▶

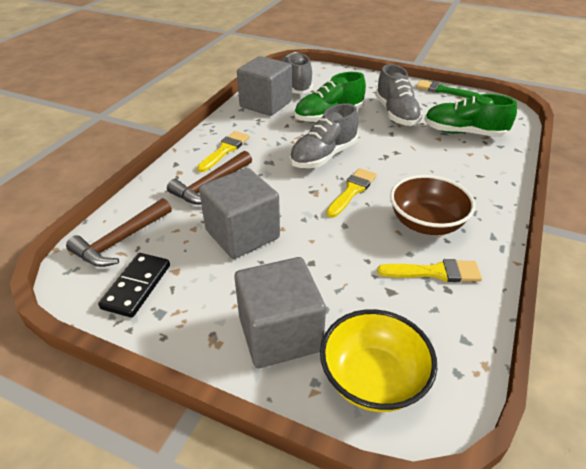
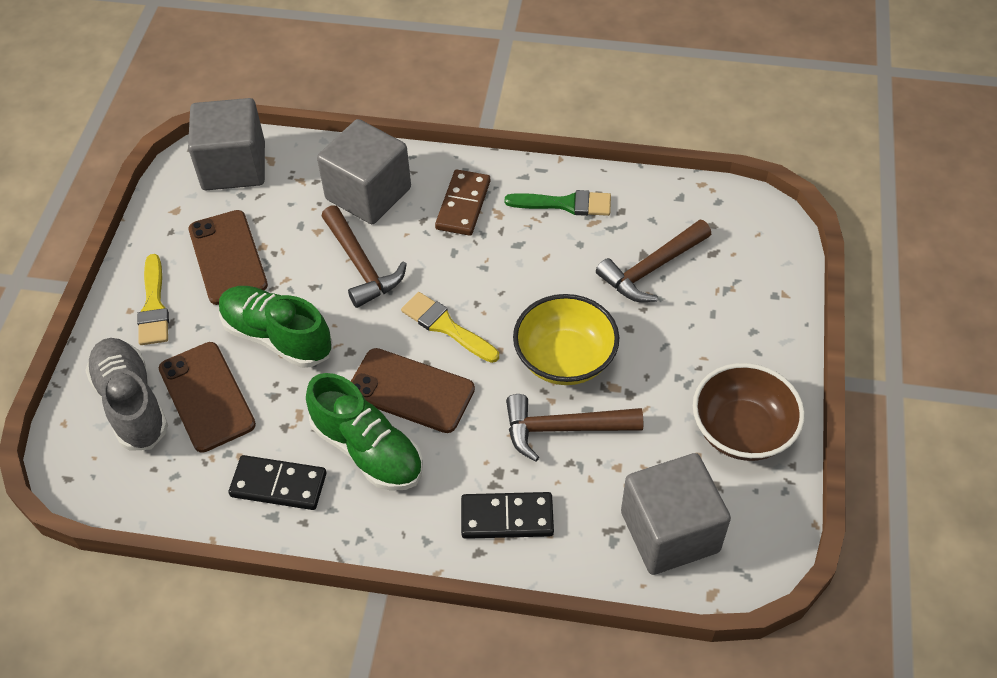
black domino: 1 -> 2
brown domino: 0 -> 1
brown hammer: 2 -> 3
brown phone: 0 -> 3
grey shoe: 3 -> 1
yellow brush: 3 -> 2

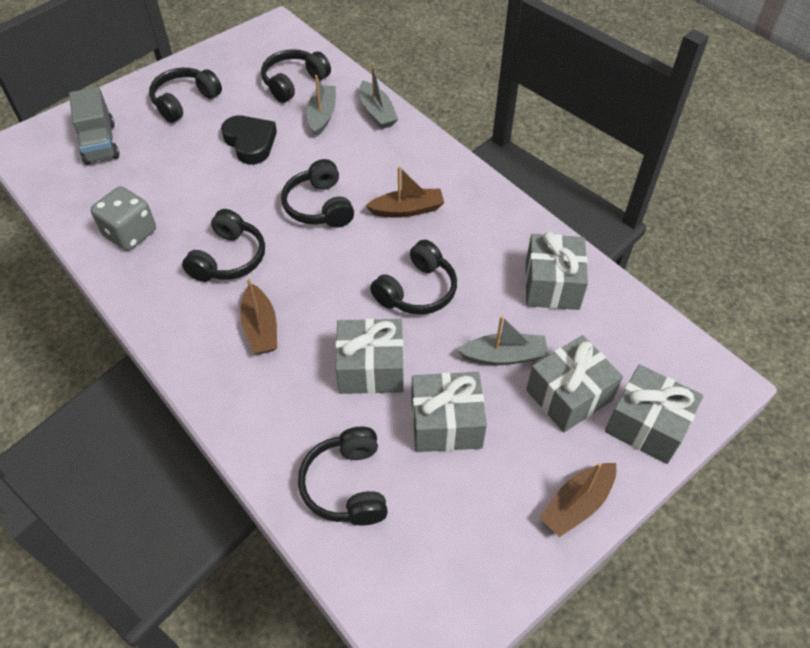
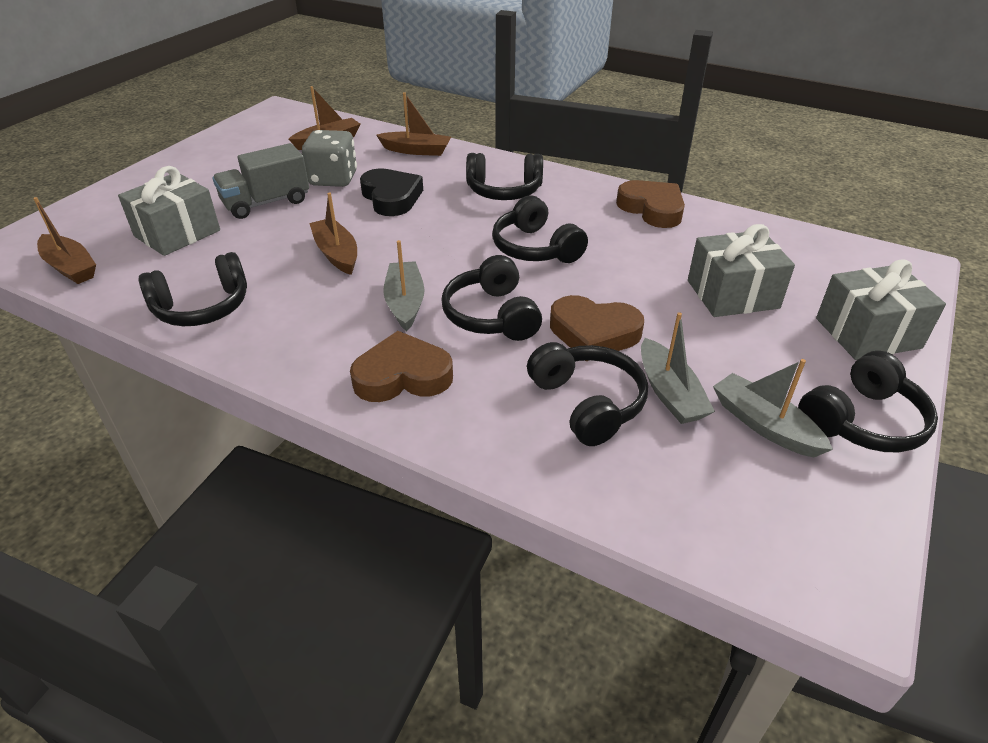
brown boat: 3 -> 4
brown heart: 0 -> 3
grey gift: 5 -> 3

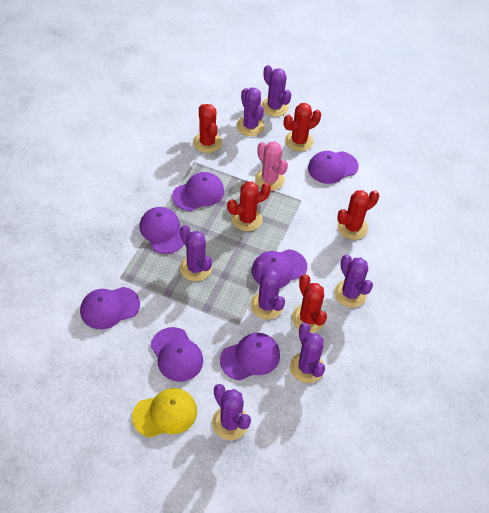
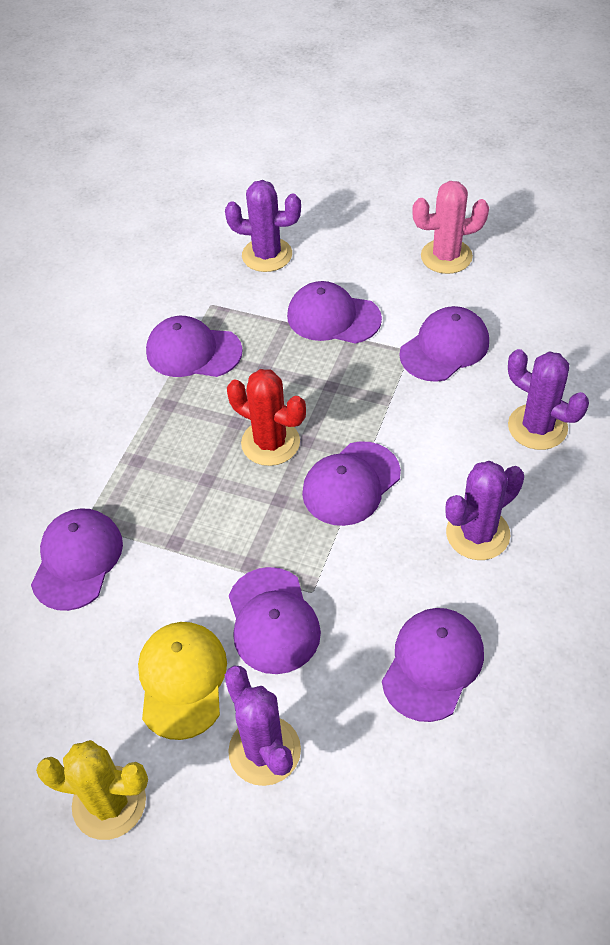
purple cactus: 7 -> 4
red cactus: 5 -> 1
yellow cactus: 0 -> 1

◀

**TASK DETAILS**
Lines in the data that hold "brown" must be located and copied.

**RESULT BELOW**
brown domino: 0 -> 1
brown hammer: 2 -> 3
brown phone: 0 -> 3
brown boat: 3 -> 4
brown heart: 0 -> 3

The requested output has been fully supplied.